Top of INPUT

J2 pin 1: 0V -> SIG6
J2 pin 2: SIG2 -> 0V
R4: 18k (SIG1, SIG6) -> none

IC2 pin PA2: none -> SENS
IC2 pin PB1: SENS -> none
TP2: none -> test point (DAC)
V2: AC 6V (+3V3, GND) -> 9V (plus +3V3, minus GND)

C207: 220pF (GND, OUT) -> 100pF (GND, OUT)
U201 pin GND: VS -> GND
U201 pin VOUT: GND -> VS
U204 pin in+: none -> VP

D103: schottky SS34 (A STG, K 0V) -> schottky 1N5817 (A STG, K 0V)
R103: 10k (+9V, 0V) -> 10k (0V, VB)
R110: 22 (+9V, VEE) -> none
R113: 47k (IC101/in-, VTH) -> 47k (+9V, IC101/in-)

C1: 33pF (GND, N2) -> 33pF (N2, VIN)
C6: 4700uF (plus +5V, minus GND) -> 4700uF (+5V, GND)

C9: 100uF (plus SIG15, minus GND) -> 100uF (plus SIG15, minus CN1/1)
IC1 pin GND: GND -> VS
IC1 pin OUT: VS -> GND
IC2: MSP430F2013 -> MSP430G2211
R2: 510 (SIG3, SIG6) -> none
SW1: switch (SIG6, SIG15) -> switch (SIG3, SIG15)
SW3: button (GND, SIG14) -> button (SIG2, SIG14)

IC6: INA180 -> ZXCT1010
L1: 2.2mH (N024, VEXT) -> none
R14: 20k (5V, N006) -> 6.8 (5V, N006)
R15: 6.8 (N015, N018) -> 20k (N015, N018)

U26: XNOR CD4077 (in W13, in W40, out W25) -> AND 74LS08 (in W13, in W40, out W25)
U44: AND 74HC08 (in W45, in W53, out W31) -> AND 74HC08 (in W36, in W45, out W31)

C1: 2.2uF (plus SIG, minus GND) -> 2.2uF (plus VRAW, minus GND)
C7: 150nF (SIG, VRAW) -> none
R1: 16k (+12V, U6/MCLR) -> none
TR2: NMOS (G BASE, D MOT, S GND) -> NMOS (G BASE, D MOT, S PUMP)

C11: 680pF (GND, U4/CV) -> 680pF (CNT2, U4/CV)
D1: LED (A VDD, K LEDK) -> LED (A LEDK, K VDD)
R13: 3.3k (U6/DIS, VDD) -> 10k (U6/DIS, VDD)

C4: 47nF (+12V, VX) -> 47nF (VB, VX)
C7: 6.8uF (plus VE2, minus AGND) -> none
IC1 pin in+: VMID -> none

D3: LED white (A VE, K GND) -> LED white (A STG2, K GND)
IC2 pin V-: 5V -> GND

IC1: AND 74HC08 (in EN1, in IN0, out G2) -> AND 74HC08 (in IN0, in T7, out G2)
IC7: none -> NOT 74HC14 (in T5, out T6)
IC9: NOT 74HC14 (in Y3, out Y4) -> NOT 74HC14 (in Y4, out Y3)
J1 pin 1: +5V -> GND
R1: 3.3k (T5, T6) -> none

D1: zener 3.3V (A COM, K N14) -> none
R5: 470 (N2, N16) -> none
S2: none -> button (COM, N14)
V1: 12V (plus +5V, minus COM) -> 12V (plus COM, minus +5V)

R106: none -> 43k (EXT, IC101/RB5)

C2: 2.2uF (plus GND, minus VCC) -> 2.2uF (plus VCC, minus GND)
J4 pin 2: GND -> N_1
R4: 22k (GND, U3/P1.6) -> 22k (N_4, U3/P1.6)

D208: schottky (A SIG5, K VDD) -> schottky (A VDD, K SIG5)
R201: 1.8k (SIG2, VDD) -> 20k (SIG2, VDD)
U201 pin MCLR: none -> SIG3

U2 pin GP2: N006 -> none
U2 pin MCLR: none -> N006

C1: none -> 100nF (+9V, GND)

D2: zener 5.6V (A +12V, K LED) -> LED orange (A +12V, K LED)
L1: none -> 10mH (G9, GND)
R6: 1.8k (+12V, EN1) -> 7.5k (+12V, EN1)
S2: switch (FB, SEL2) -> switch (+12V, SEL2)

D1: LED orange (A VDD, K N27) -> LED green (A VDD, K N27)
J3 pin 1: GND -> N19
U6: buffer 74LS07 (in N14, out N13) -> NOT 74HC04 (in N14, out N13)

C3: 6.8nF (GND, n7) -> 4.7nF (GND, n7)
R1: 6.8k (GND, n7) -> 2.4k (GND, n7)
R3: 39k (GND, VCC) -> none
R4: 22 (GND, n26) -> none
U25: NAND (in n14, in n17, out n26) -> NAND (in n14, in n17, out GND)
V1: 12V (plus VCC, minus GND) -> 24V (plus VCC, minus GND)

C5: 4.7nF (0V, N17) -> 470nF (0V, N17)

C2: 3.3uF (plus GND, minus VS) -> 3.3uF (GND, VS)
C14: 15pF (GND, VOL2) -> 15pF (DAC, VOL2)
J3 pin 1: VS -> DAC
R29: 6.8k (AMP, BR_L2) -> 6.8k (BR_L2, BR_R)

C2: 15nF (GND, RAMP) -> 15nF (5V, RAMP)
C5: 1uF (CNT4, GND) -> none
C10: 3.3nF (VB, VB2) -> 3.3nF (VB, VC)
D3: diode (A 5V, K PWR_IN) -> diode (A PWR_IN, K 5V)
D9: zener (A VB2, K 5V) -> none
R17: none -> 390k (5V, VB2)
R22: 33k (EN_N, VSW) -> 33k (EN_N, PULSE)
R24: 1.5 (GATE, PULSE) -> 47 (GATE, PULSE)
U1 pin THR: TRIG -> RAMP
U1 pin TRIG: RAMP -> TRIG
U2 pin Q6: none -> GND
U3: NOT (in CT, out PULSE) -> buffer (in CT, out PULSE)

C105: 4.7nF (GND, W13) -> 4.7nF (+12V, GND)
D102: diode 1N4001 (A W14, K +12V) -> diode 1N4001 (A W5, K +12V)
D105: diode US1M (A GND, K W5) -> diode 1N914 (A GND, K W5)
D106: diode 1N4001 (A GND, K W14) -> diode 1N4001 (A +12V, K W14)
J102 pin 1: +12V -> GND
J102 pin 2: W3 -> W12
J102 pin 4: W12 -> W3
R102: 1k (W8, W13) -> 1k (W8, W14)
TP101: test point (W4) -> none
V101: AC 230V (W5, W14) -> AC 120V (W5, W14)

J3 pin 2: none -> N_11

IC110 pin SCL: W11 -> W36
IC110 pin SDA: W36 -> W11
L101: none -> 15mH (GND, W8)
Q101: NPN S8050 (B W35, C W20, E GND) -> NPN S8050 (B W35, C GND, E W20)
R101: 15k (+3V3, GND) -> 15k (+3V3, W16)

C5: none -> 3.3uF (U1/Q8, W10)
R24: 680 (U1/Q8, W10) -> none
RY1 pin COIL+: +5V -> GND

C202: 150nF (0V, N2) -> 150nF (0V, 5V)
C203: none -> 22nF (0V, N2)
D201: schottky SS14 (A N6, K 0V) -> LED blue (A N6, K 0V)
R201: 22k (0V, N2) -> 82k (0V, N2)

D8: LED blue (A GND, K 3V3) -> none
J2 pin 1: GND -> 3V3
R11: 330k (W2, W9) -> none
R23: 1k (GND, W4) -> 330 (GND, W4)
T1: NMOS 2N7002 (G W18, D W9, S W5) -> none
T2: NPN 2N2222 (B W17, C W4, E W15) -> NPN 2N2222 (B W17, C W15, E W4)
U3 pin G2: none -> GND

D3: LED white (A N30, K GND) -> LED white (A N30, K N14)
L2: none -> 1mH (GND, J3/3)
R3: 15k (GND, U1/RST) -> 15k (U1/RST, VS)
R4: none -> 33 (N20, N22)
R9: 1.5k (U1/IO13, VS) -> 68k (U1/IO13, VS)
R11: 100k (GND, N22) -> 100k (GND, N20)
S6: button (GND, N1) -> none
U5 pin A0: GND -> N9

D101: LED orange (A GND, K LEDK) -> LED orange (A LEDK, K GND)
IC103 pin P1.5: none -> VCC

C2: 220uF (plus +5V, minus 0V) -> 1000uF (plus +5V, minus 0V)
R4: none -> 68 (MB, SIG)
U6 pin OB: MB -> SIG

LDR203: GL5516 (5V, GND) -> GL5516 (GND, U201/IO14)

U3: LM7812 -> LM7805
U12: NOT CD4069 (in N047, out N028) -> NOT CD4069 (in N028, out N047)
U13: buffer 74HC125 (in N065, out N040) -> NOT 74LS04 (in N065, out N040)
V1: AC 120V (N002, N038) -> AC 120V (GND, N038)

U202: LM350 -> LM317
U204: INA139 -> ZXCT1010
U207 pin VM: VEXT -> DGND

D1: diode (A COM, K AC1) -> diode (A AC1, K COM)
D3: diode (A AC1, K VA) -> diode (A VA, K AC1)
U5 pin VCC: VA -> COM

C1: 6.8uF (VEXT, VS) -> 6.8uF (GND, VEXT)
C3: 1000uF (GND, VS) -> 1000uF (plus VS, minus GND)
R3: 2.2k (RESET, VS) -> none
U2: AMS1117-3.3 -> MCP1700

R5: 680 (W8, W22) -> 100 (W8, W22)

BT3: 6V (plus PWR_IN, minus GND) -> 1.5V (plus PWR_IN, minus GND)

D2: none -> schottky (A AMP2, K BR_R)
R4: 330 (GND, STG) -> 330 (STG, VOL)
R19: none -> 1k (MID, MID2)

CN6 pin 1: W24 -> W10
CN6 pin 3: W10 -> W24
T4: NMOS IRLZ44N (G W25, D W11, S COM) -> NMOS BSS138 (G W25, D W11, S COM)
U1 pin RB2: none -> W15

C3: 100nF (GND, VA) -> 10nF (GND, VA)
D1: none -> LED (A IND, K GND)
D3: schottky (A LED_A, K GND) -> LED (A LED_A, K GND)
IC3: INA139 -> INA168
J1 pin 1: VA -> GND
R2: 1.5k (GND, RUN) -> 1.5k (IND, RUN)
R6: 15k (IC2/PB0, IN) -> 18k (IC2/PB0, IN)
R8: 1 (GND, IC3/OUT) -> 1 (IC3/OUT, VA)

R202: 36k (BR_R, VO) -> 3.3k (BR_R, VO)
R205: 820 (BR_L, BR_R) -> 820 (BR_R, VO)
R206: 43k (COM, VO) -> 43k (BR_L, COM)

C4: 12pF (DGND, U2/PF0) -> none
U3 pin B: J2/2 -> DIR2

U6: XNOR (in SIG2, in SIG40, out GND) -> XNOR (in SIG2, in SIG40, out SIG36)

Bottom of INPUT

PROBLEM STATEMENT
Reproduce word for word only the first line of the listing above and each line after it through the line with "IC6: INA180 -> ZXCT1010".

RESPONSE BOX
J2 pin 1: 0V -> SIG6
J2 pin 2: SIG2 -> 0V
R4: 18k (SIG1, SIG6) -> none

IC2 pin PA2: none -> SENS
IC2 pin PB1: SENS -> none
TP2: none -> test point (DAC)
V2: AC 6V (+3V3, GND) -> 9V (plus +3V3, minus GND)

C207: 220pF (GND, OUT) -> 100pF (GND, OUT)
U201 pin GND: VS -> GND
U201 pin VOUT: GND -> VS
U204 pin in+: none -> VP

D103: schottky SS34 (A STG, K 0V) -> schottky 1N5817 (A STG, K 0V)
R103: 10k (+9V, 0V) -> 10k (0V, VB)
R110: 22 (+9V, VEE) -> none
R113: 47k (IC101/in-, VTH) -> 47k (+9V, IC101/in-)

C1: 33pF (GND, N2) -> 33pF (N2, VIN)
C6: 4700uF (plus +5V, minus GND) -> 4700uF (+5V, GND)

C9: 100uF (plus SIG15, minus GND) -> 100uF (plus SIG15, minus CN1/1)
IC1 pin GND: GND -> VS
IC1 pin OUT: VS -> GND
IC2: MSP430F2013 -> MSP430G2211
R2: 510 (SIG3, SIG6) -> none
SW1: switch (SIG6, SIG15) -> switch (SIG3, SIG15)
SW3: button (GND, SIG14) -> button (SIG2, SIG14)

IC6: INA180 -> ZXCT1010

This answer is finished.